---------- Recorded data ----------
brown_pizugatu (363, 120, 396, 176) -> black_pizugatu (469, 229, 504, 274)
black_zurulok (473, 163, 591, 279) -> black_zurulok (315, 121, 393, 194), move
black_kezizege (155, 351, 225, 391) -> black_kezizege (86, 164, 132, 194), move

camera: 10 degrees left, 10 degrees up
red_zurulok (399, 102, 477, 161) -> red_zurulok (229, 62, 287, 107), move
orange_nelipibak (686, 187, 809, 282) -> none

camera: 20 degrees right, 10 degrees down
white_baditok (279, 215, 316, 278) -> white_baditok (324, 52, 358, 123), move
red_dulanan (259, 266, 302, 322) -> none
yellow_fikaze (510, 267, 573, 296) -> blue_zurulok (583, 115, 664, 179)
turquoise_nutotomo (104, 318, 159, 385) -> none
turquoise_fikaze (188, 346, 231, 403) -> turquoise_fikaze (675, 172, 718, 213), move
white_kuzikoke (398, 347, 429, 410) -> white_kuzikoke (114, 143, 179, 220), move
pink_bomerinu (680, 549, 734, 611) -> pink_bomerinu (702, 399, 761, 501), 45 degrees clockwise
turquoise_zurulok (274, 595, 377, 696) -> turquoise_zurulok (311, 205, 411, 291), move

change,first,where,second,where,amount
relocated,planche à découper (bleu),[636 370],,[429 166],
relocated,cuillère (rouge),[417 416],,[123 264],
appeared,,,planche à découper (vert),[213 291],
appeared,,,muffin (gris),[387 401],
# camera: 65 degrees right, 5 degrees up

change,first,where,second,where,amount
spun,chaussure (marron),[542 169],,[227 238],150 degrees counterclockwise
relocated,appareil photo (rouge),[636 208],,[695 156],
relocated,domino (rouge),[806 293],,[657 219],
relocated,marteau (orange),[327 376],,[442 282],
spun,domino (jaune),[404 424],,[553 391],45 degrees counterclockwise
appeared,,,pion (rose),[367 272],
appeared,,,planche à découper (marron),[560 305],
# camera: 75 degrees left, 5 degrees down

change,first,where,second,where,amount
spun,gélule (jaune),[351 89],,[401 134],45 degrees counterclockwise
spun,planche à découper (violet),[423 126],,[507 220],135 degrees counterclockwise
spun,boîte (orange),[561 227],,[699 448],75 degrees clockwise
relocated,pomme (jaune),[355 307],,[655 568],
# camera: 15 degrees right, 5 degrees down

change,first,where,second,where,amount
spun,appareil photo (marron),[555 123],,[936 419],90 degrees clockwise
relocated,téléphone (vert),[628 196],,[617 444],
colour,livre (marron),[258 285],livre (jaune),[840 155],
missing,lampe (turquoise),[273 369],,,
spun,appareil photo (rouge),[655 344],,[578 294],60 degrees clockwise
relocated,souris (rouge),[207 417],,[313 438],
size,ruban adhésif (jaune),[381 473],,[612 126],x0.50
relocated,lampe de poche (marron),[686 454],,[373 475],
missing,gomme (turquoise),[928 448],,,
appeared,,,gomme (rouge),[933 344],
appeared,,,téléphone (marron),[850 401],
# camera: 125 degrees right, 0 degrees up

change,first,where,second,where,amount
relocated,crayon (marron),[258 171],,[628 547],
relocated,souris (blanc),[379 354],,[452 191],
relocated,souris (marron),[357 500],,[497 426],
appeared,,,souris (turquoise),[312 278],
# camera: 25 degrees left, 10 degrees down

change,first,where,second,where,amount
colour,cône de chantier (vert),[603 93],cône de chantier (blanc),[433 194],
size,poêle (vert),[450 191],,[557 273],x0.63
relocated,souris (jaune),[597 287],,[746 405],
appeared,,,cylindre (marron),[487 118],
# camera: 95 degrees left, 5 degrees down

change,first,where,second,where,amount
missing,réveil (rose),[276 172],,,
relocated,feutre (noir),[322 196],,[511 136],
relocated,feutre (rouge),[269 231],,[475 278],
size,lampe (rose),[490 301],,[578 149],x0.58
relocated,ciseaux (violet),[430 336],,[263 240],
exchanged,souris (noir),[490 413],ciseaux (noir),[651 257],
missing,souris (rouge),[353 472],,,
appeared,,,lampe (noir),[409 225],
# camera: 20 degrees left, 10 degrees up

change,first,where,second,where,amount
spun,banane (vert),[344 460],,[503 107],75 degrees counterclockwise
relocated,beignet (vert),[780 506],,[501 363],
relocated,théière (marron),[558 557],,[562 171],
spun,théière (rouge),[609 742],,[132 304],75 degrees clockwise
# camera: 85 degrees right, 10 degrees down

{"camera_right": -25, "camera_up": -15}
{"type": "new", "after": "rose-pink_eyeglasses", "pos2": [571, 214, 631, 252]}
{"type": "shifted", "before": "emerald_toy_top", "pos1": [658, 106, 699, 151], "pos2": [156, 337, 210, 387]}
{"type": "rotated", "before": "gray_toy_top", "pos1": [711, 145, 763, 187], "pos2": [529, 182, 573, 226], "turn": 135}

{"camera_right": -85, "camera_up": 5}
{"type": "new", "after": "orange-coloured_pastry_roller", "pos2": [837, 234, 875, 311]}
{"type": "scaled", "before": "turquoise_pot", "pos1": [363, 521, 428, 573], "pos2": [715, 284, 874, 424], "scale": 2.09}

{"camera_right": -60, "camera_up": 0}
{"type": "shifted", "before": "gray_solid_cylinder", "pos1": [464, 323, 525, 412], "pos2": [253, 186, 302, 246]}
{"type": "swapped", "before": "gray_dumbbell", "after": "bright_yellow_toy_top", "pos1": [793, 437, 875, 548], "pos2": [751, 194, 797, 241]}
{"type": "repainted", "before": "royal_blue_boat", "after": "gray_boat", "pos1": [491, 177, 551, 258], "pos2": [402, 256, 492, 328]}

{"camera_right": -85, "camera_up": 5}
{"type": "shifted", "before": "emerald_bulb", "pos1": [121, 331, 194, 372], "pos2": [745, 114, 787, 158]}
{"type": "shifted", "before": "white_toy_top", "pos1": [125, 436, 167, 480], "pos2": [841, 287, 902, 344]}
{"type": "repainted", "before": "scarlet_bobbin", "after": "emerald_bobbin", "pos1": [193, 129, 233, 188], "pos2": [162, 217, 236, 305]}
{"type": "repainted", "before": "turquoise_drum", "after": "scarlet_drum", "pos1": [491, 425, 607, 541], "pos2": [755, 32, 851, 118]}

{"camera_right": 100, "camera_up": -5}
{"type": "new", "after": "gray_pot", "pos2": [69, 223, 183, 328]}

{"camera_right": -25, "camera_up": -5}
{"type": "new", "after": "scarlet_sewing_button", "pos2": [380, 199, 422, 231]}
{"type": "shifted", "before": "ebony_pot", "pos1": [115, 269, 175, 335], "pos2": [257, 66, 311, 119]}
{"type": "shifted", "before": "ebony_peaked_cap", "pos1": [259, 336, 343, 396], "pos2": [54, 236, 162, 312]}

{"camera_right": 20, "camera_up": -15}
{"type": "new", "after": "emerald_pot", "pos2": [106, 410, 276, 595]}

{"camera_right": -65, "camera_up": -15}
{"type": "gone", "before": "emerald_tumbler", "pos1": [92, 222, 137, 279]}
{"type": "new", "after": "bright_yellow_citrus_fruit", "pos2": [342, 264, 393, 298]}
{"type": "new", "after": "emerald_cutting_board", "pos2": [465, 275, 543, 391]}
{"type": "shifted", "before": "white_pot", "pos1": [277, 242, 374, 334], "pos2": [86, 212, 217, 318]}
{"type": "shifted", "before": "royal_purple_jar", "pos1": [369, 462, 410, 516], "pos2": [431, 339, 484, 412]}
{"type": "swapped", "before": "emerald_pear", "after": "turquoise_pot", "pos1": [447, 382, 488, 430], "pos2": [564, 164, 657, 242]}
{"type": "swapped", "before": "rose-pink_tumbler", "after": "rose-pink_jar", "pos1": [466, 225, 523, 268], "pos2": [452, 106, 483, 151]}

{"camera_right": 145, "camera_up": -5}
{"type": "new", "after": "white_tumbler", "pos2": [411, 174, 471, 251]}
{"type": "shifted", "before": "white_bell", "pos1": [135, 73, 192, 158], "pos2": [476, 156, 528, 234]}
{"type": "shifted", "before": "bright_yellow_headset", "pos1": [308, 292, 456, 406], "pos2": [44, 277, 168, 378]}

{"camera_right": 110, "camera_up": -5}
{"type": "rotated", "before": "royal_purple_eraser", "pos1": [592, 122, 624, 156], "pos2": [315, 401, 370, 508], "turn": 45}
----------
## To do:
Exactly as they appear, retype the lines from the start of the records through the line containing "appeared,,,planche à découper (vert),[213".

## The completed task:
brown_pizugatu (363, 120, 396, 176) -> black_pizugatu (469, 229, 504, 274)
black_zurulok (473, 163, 591, 279) -> black_zurulok (315, 121, 393, 194), move
black_kezizege (155, 351, 225, 391) -> black_kezizege (86, 164, 132, 194), move

camera: 10 degrees left, 10 degrees up
red_zurulok (399, 102, 477, 161) -> red_zurulok (229, 62, 287, 107), move
orange_nelipibak (686, 187, 809, 282) -> none

camera: 20 degrees right, 10 degrees down
white_baditok (279, 215, 316, 278) -> white_baditok (324, 52, 358, 123), move
red_dulanan (259, 266, 302, 322) -> none
yellow_fikaze (510, 267, 573, 296) -> blue_zurulok (583, 115, 664, 179)
turquoise_nutotomo (104, 318, 159, 385) -> none
turquoise_fikaze (188, 346, 231, 403) -> turquoise_fikaze (675, 172, 718, 213), move
white_kuzikoke (398, 347, 429, 410) -> white_kuzikoke (114, 143, 179, 220), move
pink_bomerinu (680, 549, 734, 611) -> pink_bomerinu (702, 399, 761, 501), 45 degrees clockwise
turquoise_zurulok (274, 595, 377, 696) -> turquoise_zurulok (311, 205, 411, 291), move

change,first,where,second,where,amount
relocated,planche à découper (bleu),[636 370],,[429 166],
relocated,cuillère (rouge),[417 416],,[123 264],
appeared,,,planche à découper (vert),[213 291],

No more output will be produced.